### Work instructions
Leaving the pictures aside, repeat each line below exactly.

Difference listings:

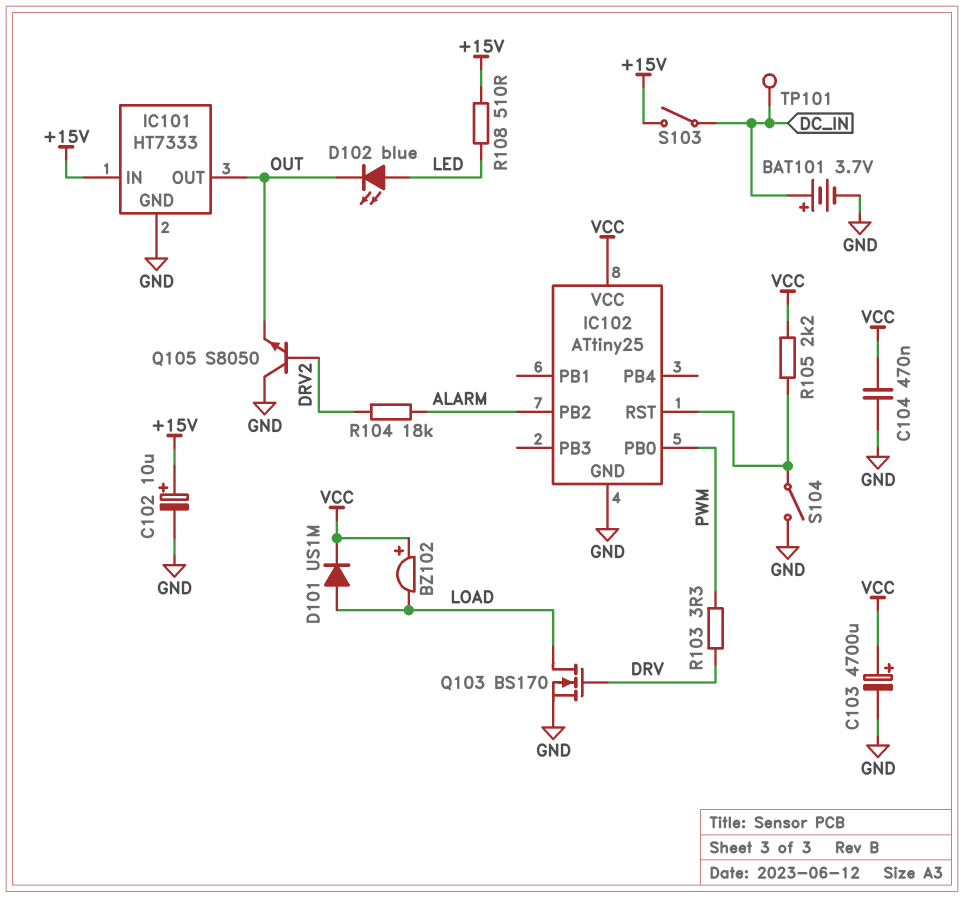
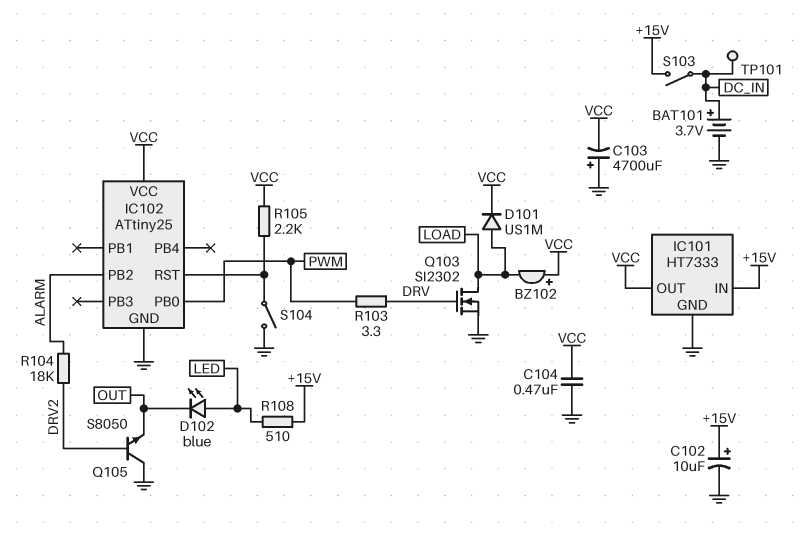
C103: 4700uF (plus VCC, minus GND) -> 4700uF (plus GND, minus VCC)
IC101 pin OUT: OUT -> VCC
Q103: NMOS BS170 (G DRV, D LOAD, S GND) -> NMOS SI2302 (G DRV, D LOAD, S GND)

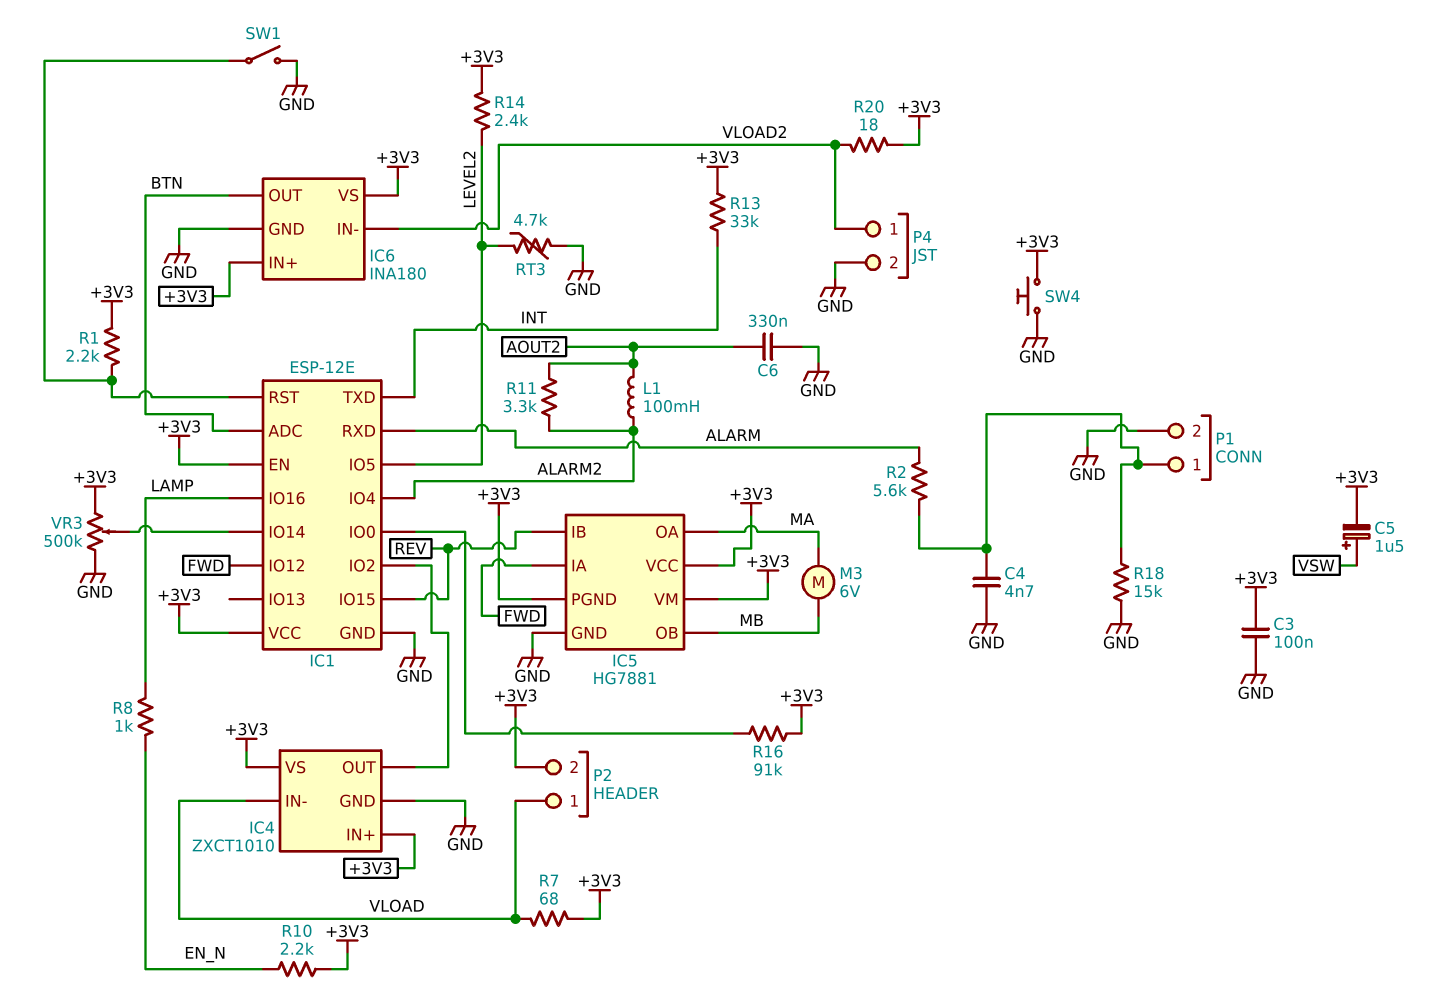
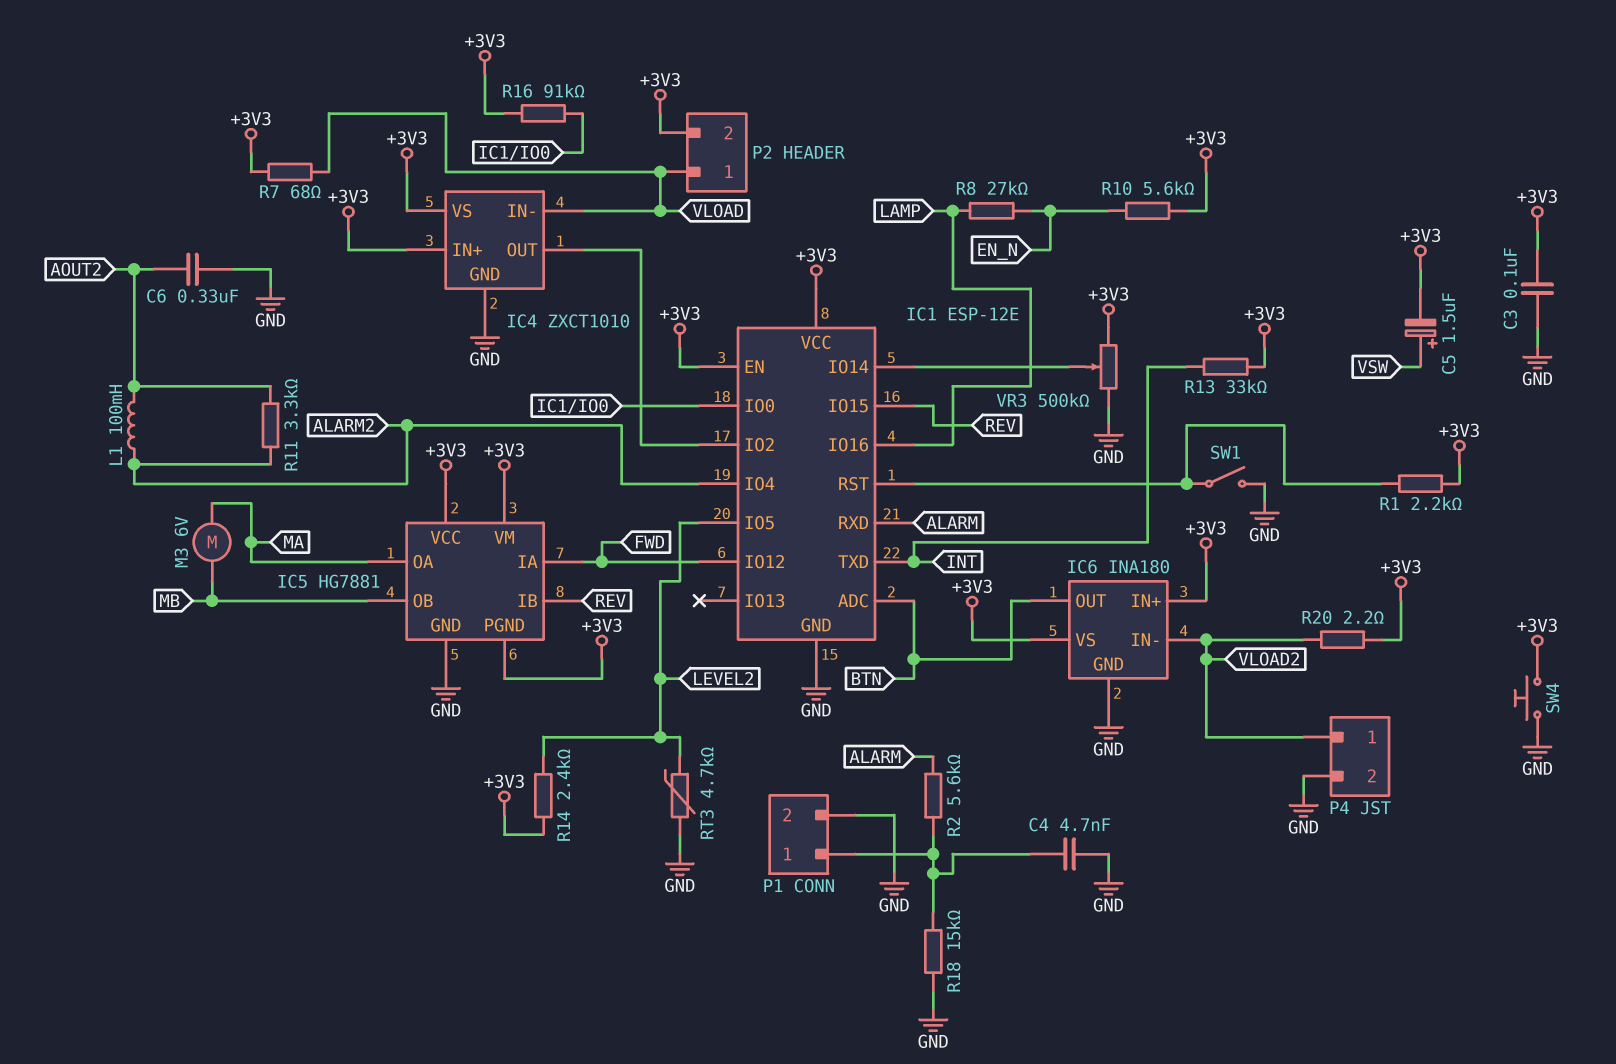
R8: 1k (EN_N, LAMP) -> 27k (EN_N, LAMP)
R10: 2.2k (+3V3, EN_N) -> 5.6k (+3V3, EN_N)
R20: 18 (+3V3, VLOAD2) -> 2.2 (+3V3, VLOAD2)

### Answer below
C103: 4700uF (plus VCC, minus GND) -> 4700uF (plus GND, minus VCC)
IC101 pin OUT: OUT -> VCC
Q103: NMOS BS170 (G DRV, D LOAD, S GND) -> NMOS SI2302 (G DRV, D LOAD, S GND)

R8: 1k (EN_N, LAMP) -> 27k (EN_N, LAMP)
R10: 2.2k (+3V3, EN_N) -> 5.6k (+3V3, EN_N)
R20: 18 (+3V3, VLOAD2) -> 2.2 (+3V3, VLOAD2)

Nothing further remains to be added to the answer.